(Rows of spatial question data)
================================

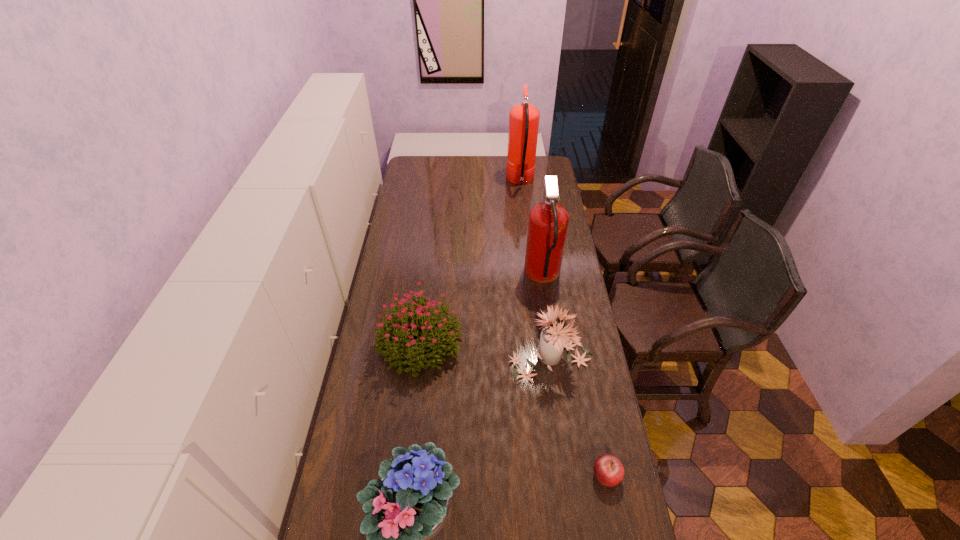
Locate an element on the screen. The height and width of the screenshot is (540, 960). free space in the image that satisfies the following two spatial constraints: 1. with the handle and nozzle on the nearer fire extinguisher; 2. on the front side of the rightmost bouquet is located at coordinates (555, 358).

Where is `free location that satisfies the following two spatial constraints: 1. on the front side of the rightmost bouquet; 2. on the right side of the apple`? free location that satisfies the following two spatial constraints: 1. on the front side of the rightmost bouquet; 2. on the right side of the apple is located at coordinates (565, 475).

Where is `vacant space that satisfies the following two spatial constraints: 1. on the back side of the apple; 2. with the handle and nozzle on the nearer fire extinguisher`? Image resolution: width=960 pixels, height=540 pixels. vacant space that satisfies the following two spatial constraints: 1. on the back side of the apple; 2. with the handle and nozzle on the nearer fire extinguisher is located at coordinates (567, 276).

The image size is (960, 540). What are the coordinates of `free location that satisfies the following two spatial constraints: 1. on the back side of the shortest object; 2. towards the nozzle of the farthest object` in the screenshot? It's located at (548, 181).

At what (x,y) coordinates should I click in order to perform the action: click on free location that satisfies the following two spatial constraints: 1. towards the nozzle of the apple; 2. on the right side of the farther fire extinguisher. Please return your answer as a coordinate pair (x, y). Looking at the image, I should click on (555, 475).

The image size is (960, 540). I want to click on free space that satisfies the following two spatial constraints: 1. towards the nozzle of the apple; 2. on the left side of the farthest object, so click(x=555, y=475).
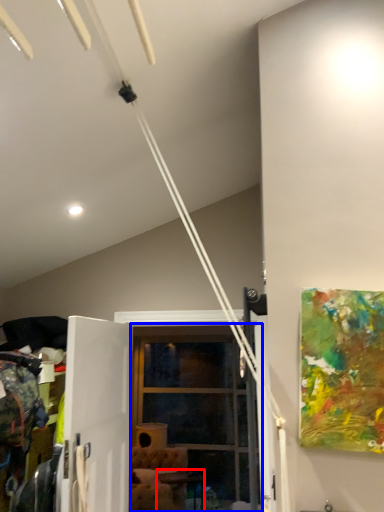
Question: Which object is further to the camera taking this photo, table (highlighted by a red box) or glass door (highlighted by a blue box)?

Choices:
 (A) table
 (B) glass door

Answer: (A)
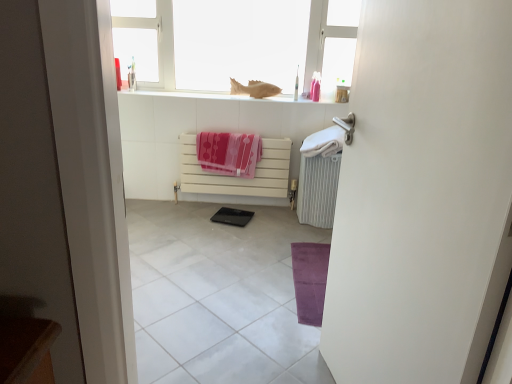
Identify the location of free spot to the right of black glossy pad at center. This screenshot has height=384, width=512. (267, 216).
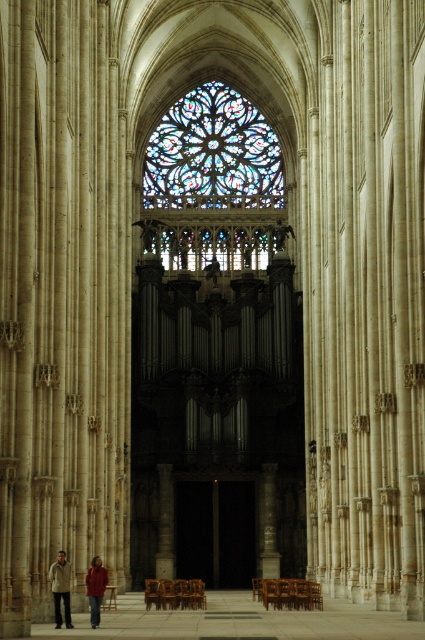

================================

* **Task requirements**:
Rewrite all the rows above, swapping every "apple" for "orange" and leaving everything else as it is. Omit the pictures from your answer.

* **Correct result**:
Locate an element on the screen. The height and width of the screenshot is (540, 960). free space in the image that satisfies the following two spatial constraints: 1. with the handle and nozzle on the nearer fire extinguisher; 2. on the front side of the rightmost bouquet is located at coordinates (555, 358).

Where is `free location that satisfies the following two spatial constraints: 1. on the front side of the rightmost bouquet; 2. on the right side of the orange`? free location that satisfies the following two spatial constraints: 1. on the front side of the rightmost bouquet; 2. on the right side of the orange is located at coordinates (565, 475).

Where is `vacant space that satisfies the following two spatial constraints: 1. on the back side of the orange; 2. with the handle and nozzle on the nearer fire extinguisher`? Image resolution: width=960 pixels, height=540 pixels. vacant space that satisfies the following two spatial constraints: 1. on the back side of the orange; 2. with the handle and nozzle on the nearer fire extinguisher is located at coordinates (567, 276).

The image size is (960, 540). What are the coordinates of `free location that satisfies the following two spatial constraints: 1. on the back side of the shortest object; 2. towards the nozzle of the farthest object` in the screenshot? It's located at (548, 181).

At what (x,y) coordinates should I click in order to perform the action: click on free location that satisfies the following two spatial constraints: 1. towards the nozzle of the orange; 2. on the right side of the farther fire extinguisher. Please return your answer as a coordinate pair (x, y). Looking at the image, I should click on (555, 475).

The image size is (960, 540). I want to click on free space that satisfies the following two spatial constraints: 1. towards the nozzle of the orange; 2. on the left side of the farthest object, so click(x=555, y=475).
Question: Which object is further to the camera taking this photo, table (highlighted by a red box) or glass door (highlighted by a blue box)?

Choices:
 (A) table
 (B) glass door

Answer: (A)
Identify the location of free spot to the right of black glossy pad at center. This screenshot has height=384, width=512. (267, 216).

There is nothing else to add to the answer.